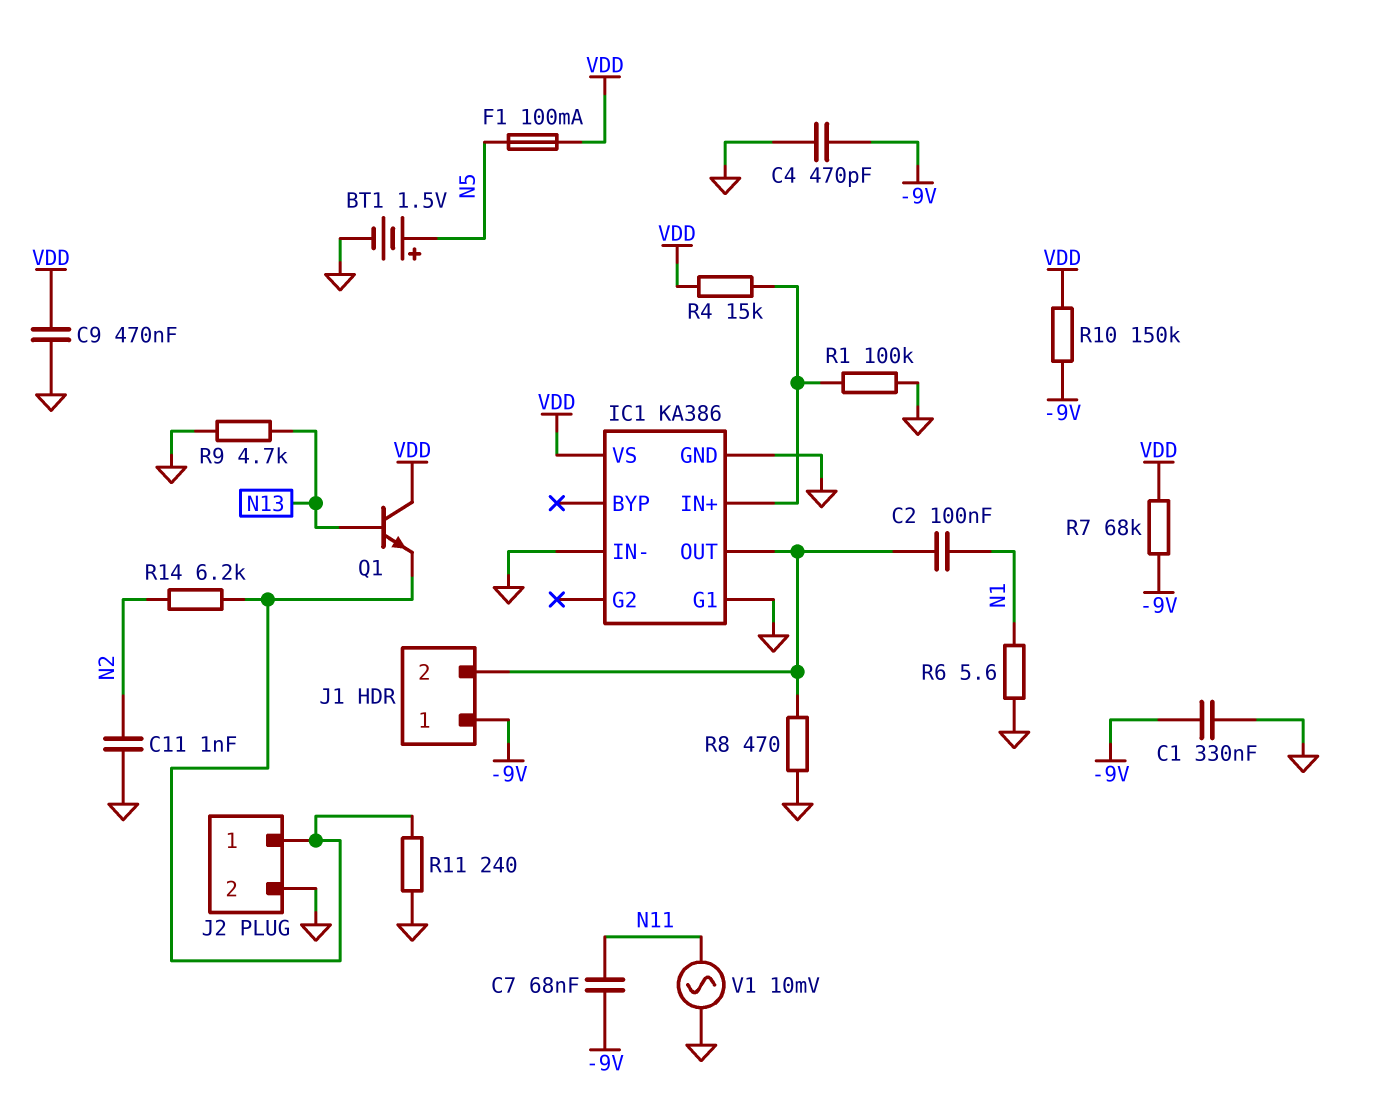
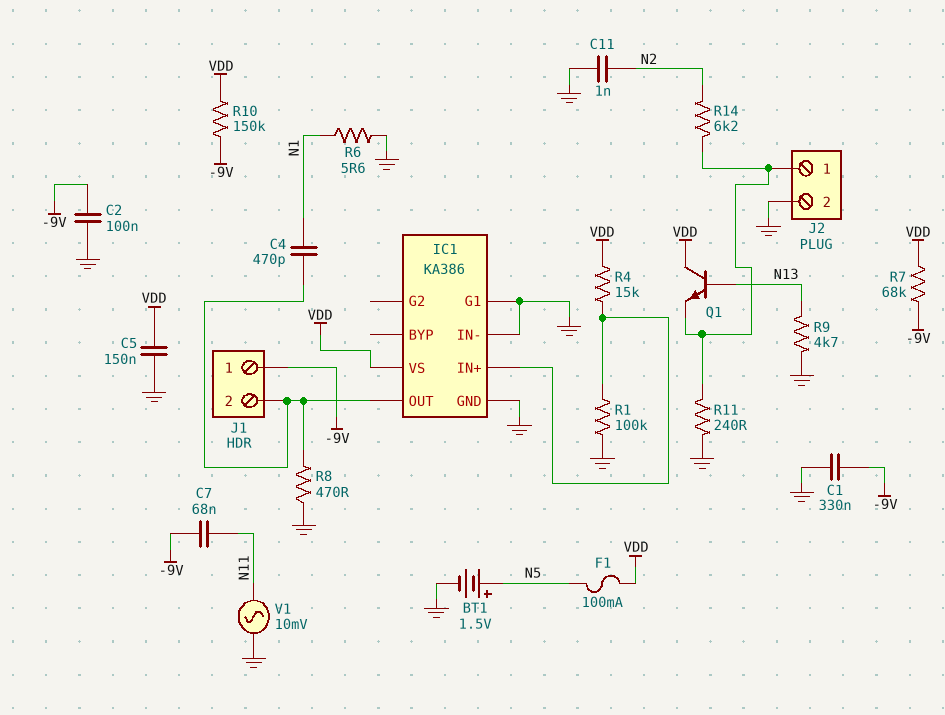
C2: 100nF (IC1/OUT, N1) -> 100nF (-9V, GND)
C4: 470pF (-9V, GND) -> 470pF (IC1/OUT, N1)
C5: none -> 150nF (GND, VDD)
C9: 470nF (GND, VDD) -> none

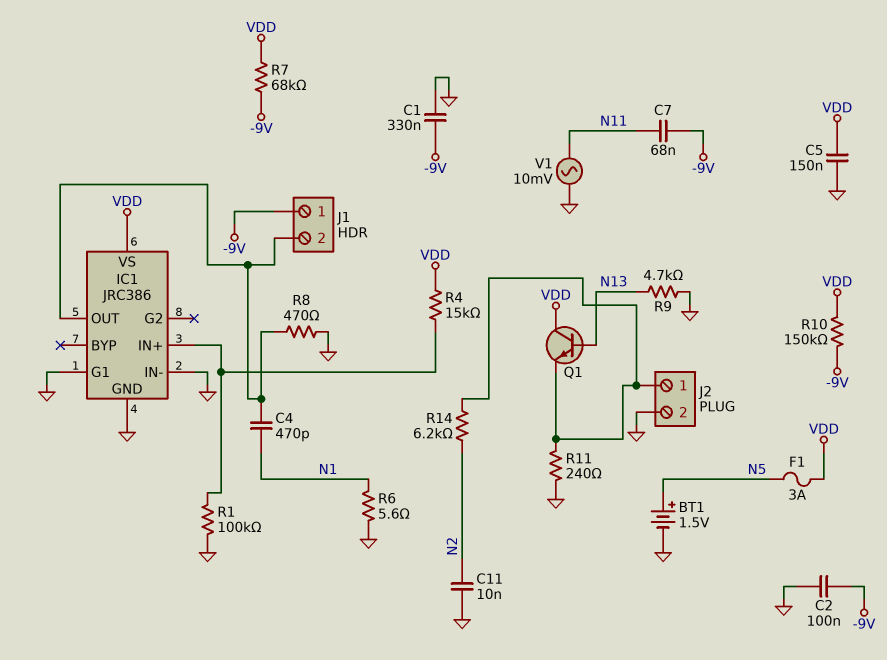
C11: 1nF (GND, N2) -> 10nF (GND, N2)
F1: 100mA (N5, VDD) -> 3A (N5, VDD)
IC1: KA386 -> JRC386

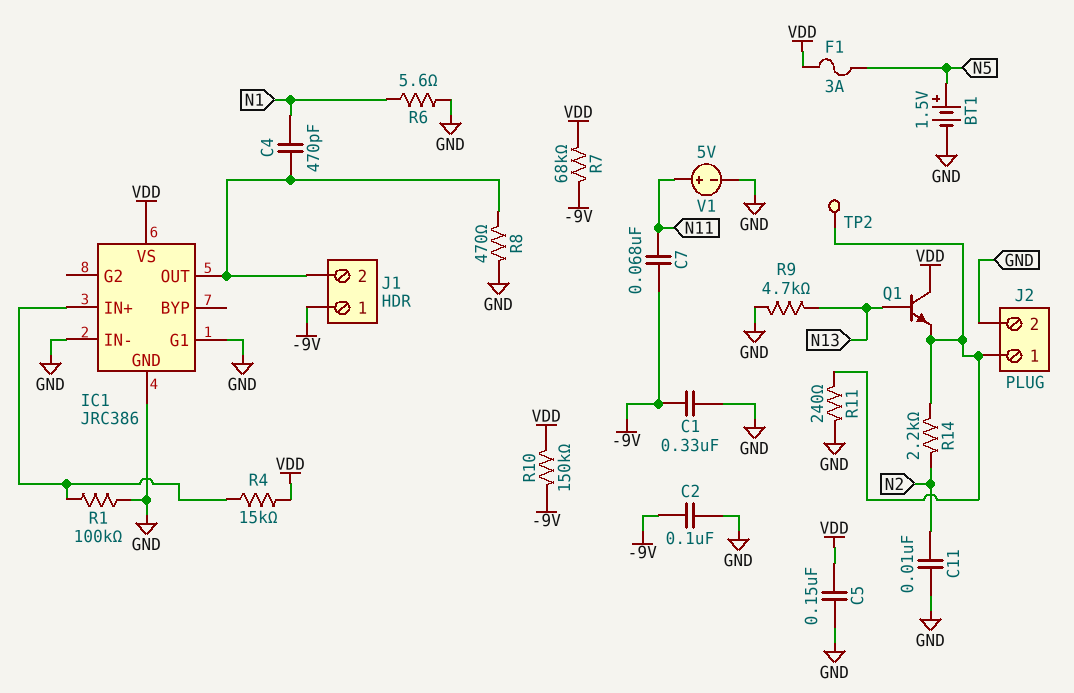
R14: 6.2k (J2/1, N2) -> 2.2k (J2/1, N2)
TP2: none -> test point (J2/1)
V1: AC 10mV (GND, N11) -> 5V (plus N11, minus GND)

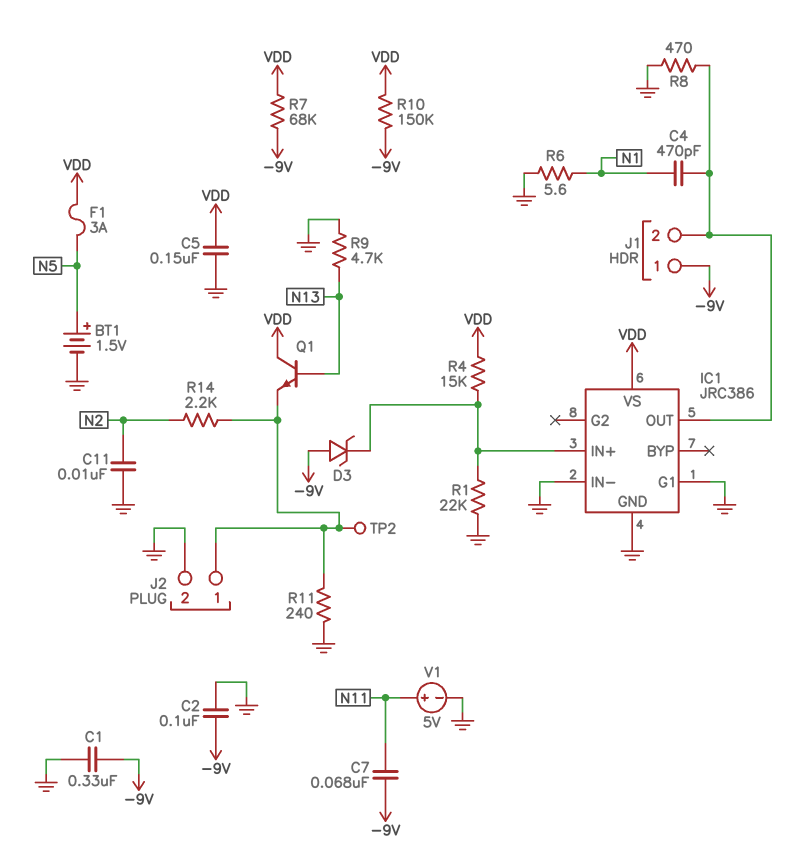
D3: none -> zener (A -9V, K IC1/IN+)
R1: 100k (GND, IC1/IN+) -> 22k (GND, IC1/IN+)

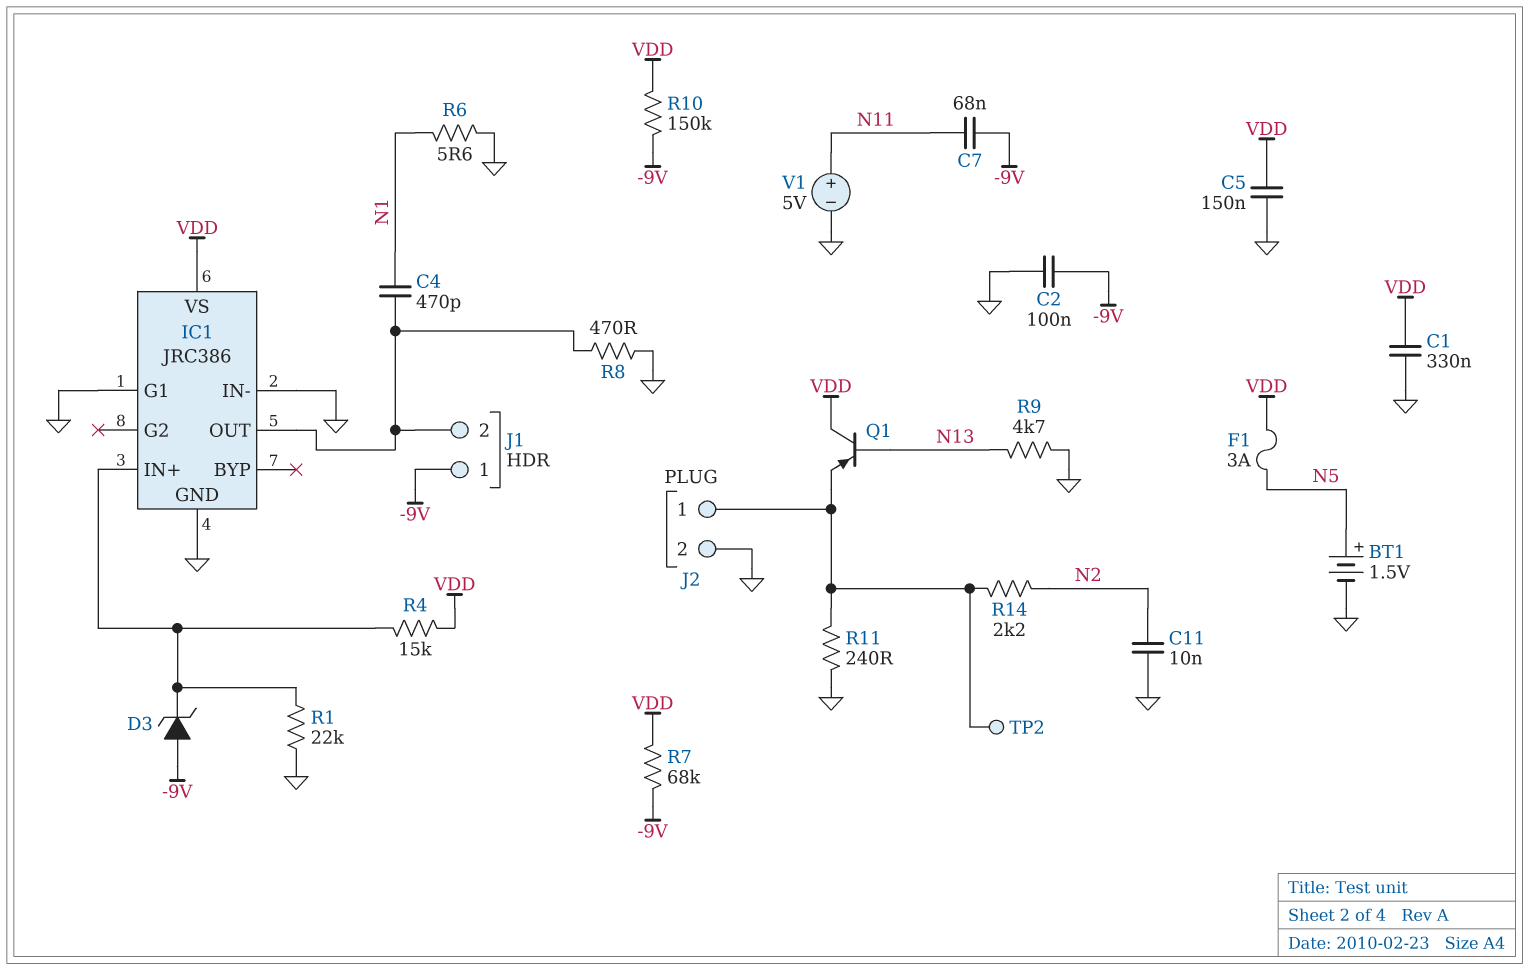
C1: 330nF (-9V, GND) -> 330nF (GND, VDD)
Q1: NPN (B N13, C VDD, E J2/1) -> PNP (B N13, C VDD, E J2/1)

■ ■ ■ ■ ■ ■ ■

- PROBLEM -
From the first line to the last, repeat the records exactly. Leave out the pictures.

- SOLVED PROBLEM -
C2: 100nF (IC1/OUT, N1) -> 100nF (-9V, GND)
C4: 470pF (-9V, GND) -> 470pF (IC1/OUT, N1)
C5: none -> 150nF (GND, VDD)
C9: 470nF (GND, VDD) -> none

C11: 1nF (GND, N2) -> 10nF (GND, N2)
F1: 100mA (N5, VDD) -> 3A (N5, VDD)
IC1: KA386 -> JRC386

R14: 6.2k (J2/1, N2) -> 2.2k (J2/1, N2)
TP2: none -> test point (J2/1)
V1: AC 10mV (GND, N11) -> 5V (plus N11, minus GND)

D3: none -> zener (A -9V, K IC1/IN+)
R1: 100k (GND, IC1/IN+) -> 22k (GND, IC1/IN+)

C1: 330nF (-9V, GND) -> 330nF (GND, VDD)
Q1: NPN (B N13, C VDD, E J2/1) -> PNP (B N13, C VDD, E J2/1)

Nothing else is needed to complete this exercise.